#### Supplied data:

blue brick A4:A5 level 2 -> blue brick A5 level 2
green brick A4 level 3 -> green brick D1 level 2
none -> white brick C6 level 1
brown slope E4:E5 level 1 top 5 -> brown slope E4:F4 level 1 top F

#### What to produce:
Your answer should be each line from the preceding material in which the word "brick" occurs.

#### Written reply:
blue brick A4:A5 level 2 -> blue brick A5 level 2
green brick A4 level 3 -> green brick D1 level 2
none -> white brick C6 level 1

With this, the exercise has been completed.